_Problem statement_
Copying each record below exactly is the whole task.

_Data provided_
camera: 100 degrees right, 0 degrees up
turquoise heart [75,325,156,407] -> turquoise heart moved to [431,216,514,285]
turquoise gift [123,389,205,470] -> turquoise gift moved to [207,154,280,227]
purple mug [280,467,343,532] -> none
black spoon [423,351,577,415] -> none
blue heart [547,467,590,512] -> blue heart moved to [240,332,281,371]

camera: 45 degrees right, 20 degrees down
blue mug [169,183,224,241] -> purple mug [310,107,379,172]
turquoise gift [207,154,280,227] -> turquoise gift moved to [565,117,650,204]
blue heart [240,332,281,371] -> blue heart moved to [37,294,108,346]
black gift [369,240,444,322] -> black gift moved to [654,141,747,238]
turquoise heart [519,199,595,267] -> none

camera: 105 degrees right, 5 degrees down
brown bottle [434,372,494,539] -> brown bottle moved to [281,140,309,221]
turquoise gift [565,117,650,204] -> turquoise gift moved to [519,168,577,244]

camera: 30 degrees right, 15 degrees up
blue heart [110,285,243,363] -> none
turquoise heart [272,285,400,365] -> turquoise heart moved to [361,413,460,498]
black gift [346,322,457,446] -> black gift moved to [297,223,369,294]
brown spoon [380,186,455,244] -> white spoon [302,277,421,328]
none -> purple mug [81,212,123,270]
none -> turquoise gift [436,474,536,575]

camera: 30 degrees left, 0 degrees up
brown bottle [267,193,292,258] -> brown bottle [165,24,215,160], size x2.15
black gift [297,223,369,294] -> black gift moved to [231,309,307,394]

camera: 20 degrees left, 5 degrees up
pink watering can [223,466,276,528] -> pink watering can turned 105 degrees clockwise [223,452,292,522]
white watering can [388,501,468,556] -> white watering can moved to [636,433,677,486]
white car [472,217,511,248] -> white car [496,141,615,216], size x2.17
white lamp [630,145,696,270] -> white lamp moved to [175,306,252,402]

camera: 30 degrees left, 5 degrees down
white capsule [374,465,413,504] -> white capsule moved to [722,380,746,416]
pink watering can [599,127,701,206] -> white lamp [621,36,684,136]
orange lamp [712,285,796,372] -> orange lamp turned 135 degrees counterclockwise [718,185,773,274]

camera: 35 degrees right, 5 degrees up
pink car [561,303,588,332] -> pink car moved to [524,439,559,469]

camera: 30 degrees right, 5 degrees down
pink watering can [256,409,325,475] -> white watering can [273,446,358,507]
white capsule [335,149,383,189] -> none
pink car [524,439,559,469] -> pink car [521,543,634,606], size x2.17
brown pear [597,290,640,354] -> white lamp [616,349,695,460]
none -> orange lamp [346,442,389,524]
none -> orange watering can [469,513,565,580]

_Problem solution_
camera: 100 degrees right, 0 degrees up
turquoise heart [75,325,156,407] -> turquoise heart moved to [431,216,514,285]
turquoise gift [123,389,205,470] -> turquoise gift moved to [207,154,280,227]
purple mug [280,467,343,532] -> none
black spoon [423,351,577,415] -> none
blue heart [547,467,590,512] -> blue heart moved to [240,332,281,371]

camera: 45 degrees right, 20 degrees down
blue mug [169,183,224,241] -> purple mug [310,107,379,172]
turquoise gift [207,154,280,227] -> turquoise gift moved to [565,117,650,204]
blue heart [240,332,281,371] -> blue heart moved to [37,294,108,346]
black gift [369,240,444,322] -> black gift moved to [654,141,747,238]
turquoise heart [519,199,595,267] -> none

camera: 105 degrees right, 5 degrees down
brown bottle [434,372,494,539] -> brown bottle moved to [281,140,309,221]
turquoise gift [565,117,650,204] -> turquoise gift moved to [519,168,577,244]

camera: 30 degrees right, 15 degrees up
blue heart [110,285,243,363] -> none
turquoise heart [272,285,400,365] -> turquoise heart moved to [361,413,460,498]
black gift [346,322,457,446] -> black gift moved to [297,223,369,294]
brown spoon [380,186,455,244] -> white spoon [302,277,421,328]
none -> purple mug [81,212,123,270]
none -> turquoise gift [436,474,536,575]

camera: 30 degrees left, 0 degrees up
brown bottle [267,193,292,258] -> brown bottle [165,24,215,160], size x2.15
black gift [297,223,369,294] -> black gift moved to [231,309,307,394]

camera: 20 degrees left, 5 degrees up
pink watering can [223,466,276,528] -> pink watering can turned 105 degrees clockwise [223,452,292,522]
white watering can [388,501,468,556] -> white watering can moved to [636,433,677,486]
white car [472,217,511,248] -> white car [496,141,615,216], size x2.17
white lamp [630,145,696,270] -> white lamp moved to [175,306,252,402]

camera: 30 degrees left, 5 degrees down
white capsule [374,465,413,504] -> white capsule moved to [722,380,746,416]
pink watering can [599,127,701,206] -> white lamp [621,36,684,136]
orange lamp [712,285,796,372] -> orange lamp turned 135 degrees counterclockwise [718,185,773,274]

camera: 35 degrees right, 5 degrees up
pink car [561,303,588,332] -> pink car moved to [524,439,559,469]

camera: 30 degrees right, 5 degrees down
pink watering can [256,409,325,475] -> white watering can [273,446,358,507]
white capsule [335,149,383,189] -> none
pink car [524,439,559,469] -> pink car [521,543,634,606], size x2.17
brown pear [597,290,640,354] -> white lamp [616,349,695,460]
none -> orange lamp [346,442,389,524]
none -> orange watering can [469,513,565,580]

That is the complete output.